Task details >> Would you transcribe the data word for word?
##### Given records #####
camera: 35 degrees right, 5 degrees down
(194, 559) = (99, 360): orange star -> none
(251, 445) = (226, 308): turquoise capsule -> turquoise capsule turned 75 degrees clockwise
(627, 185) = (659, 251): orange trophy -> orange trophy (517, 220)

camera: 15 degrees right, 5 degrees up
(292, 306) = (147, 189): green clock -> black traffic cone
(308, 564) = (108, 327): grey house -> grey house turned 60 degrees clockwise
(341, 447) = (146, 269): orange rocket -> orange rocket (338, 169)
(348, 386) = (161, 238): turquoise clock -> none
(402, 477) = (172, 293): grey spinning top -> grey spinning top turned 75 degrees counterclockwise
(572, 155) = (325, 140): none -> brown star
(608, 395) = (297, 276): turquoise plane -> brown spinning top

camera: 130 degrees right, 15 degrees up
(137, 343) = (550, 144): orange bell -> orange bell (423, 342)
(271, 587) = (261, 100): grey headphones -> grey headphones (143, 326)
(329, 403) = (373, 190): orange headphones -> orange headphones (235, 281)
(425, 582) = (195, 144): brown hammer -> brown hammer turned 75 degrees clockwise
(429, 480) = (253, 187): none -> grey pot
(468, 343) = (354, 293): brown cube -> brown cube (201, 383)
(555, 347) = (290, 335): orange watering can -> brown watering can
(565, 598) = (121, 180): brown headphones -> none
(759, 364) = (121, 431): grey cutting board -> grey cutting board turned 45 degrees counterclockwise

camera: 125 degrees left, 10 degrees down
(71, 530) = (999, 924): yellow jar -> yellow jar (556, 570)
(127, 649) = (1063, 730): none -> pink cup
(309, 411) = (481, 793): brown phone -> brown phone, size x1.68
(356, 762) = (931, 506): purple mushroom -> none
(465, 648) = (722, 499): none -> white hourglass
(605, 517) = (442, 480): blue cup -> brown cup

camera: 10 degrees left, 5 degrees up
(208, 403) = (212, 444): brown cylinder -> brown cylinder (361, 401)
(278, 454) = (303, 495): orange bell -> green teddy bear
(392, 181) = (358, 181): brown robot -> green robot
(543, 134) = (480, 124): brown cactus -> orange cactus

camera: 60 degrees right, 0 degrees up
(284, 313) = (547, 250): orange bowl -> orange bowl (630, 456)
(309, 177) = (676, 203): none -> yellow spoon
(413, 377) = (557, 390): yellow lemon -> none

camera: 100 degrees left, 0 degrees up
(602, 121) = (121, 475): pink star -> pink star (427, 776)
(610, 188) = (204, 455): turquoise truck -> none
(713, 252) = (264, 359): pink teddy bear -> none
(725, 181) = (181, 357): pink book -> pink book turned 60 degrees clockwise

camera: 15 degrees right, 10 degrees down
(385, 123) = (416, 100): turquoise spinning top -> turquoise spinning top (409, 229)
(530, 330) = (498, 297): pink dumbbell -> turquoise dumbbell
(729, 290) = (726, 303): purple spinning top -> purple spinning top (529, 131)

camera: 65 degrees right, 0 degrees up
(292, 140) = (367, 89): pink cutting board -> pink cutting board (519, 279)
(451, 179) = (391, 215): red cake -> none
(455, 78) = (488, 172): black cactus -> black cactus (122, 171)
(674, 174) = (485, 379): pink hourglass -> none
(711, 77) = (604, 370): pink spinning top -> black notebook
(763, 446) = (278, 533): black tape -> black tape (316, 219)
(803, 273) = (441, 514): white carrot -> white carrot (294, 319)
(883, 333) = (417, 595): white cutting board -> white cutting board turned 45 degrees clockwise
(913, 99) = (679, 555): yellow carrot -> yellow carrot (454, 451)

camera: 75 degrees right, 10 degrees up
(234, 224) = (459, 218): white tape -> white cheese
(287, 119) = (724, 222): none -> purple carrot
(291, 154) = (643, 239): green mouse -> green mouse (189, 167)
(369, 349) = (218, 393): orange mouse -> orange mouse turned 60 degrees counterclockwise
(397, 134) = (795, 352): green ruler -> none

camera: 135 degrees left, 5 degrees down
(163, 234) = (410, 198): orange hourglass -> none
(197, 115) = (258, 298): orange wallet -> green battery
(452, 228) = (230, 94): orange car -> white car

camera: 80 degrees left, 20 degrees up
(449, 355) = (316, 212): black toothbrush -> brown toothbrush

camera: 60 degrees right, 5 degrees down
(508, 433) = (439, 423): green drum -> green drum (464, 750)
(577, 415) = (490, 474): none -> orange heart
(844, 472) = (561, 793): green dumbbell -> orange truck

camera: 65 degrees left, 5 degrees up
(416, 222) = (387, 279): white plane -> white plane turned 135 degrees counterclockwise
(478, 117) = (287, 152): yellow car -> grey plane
#####
Response to this task >>
camera: 35 degrees right, 5 degrees down
(194, 559) = (99, 360): orange star -> none
(251, 445) = (226, 308): turquoise capsule -> turquoise capsule turned 75 degrees clockwise
(627, 185) = (659, 251): orange trophy -> orange trophy (517, 220)

camera: 15 degrees right, 5 degrees up
(292, 306) = (147, 189): green clock -> black traffic cone
(308, 564) = (108, 327): grey house -> grey house turned 60 degrees clockwise
(341, 447) = (146, 269): orange rocket -> orange rocket (338, 169)
(348, 386) = (161, 238): turquoise clock -> none
(402, 477) = (172, 293): grey spinning top -> grey spinning top turned 75 degrees counterclockwise
(572, 155) = (325, 140): none -> brown star
(608, 395) = (297, 276): turquoise plane -> brown spinning top

camera: 130 degrees right, 15 degrees up
(137, 343) = (550, 144): orange bell -> orange bell (423, 342)
(271, 587) = (261, 100): grey headphones -> grey headphones (143, 326)
(329, 403) = (373, 190): orange headphones -> orange headphones (235, 281)
(425, 582) = (195, 144): brown hammer -> brown hammer turned 75 degrees clockwise
(429, 480) = (253, 187): none -> grey pot
(468, 343) = (354, 293): brown cube -> brown cube (201, 383)
(555, 347) = (290, 335): orange watering can -> brown watering can
(565, 598) = (121, 180): brown headphones -> none
(759, 364) = (121, 431): grey cutting board -> grey cutting board turned 45 degrees counterclockwise

camera: 125 degrees left, 10 degrees down
(71, 530) = (999, 924): yellow jar -> yellow jar (556, 570)
(127, 649) = (1063, 730): none -> pink cup
(309, 411) = (481, 793): brown phone -> brown phone, size x1.68
(356, 762) = (931, 506): purple mushroom -> none
(465, 648) = (722, 499): none -> white hourglass
(605, 517) = (442, 480): blue cup -> brown cup

camera: 10 degrees left, 5 degrees up
(208, 403) = (212, 444): brown cylinder -> brown cylinder (361, 401)
(278, 454) = (303, 495): orange bell -> green teddy bear
(392, 181) = (358, 181): brown robot -> green robot
(543, 134) = (480, 124): brown cactus -> orange cactus

camera: 60 degrees right, 0 degrees up
(284, 313) = (547, 250): orange bowl -> orange bowl (630, 456)
(309, 177) = (676, 203): none -> yellow spoon
(413, 377) = (557, 390): yellow lemon -> none

camera: 100 degrees left, 0 degrees up
(602, 121) = (121, 475): pink star -> pink star (427, 776)
(610, 188) = (204, 455): turquoise truck -> none
(713, 252) = (264, 359): pink teddy bear -> none
(725, 181) = (181, 357): pink book -> pink book turned 60 degrees clockwise

camera: 15 degrees right, 10 degrees down
(385, 123) = (416, 100): turquoise spinning top -> turquoise spinning top (409, 229)
(530, 330) = (498, 297): pink dumbbell -> turquoise dumbbell
(729, 290) = (726, 303): purple spinning top -> purple spinning top (529, 131)

camera: 65 degrees right, 0 degrees up
(292, 140) = (367, 89): pink cutting board -> pink cutting board (519, 279)
(451, 179) = (391, 215): red cake -> none
(455, 78) = (488, 172): black cactus -> black cactus (122, 171)
(674, 174) = (485, 379): pink hourglass -> none
(711, 77) = (604, 370): pink spinning top -> black notebook
(763, 446) = (278, 533): black tape -> black tape (316, 219)
(803, 273) = (441, 514): white carrot -> white carrot (294, 319)
(883, 333) = (417, 595): white cutting board -> white cutting board turned 45 degrees clockwise
(913, 99) = (679, 555): yellow carrot -> yellow carrot (454, 451)

camera: 75 degrees right, 10 degrees up
(234, 224) = (459, 218): white tape -> white cheese
(287, 119) = (724, 222): none -> purple carrot
(291, 154) = (643, 239): green mouse -> green mouse (189, 167)
(369, 349) = (218, 393): orange mouse -> orange mouse turned 60 degrees counterclockwise
(397, 134) = (795, 352): green ruler -> none

camera: 135 degrees left, 5 degrees down
(163, 234) = (410, 198): orange hourglass -> none
(197, 115) = (258, 298): orange wallet -> green battery
(452, 228) = (230, 94): orange car -> white car

camera: 80 degrees left, 20 degrees up
(449, 355) = (316, 212): black toothbrush -> brown toothbrush

camera: 60 degrees right, 5 degrees down
(508, 433) = (439, 423): green drum -> green drum (464, 750)
(577, 415) = (490, 474): none -> orange heart
(844, 472) = (561, 793): green dumbbell -> orange truck

camera: 65 degrees left, 5 degrees up
(416, 222) = (387, 279): white plane -> white plane turned 135 degrees counterclockwise
(478, 117) = (287, 152): yellow car -> grey plane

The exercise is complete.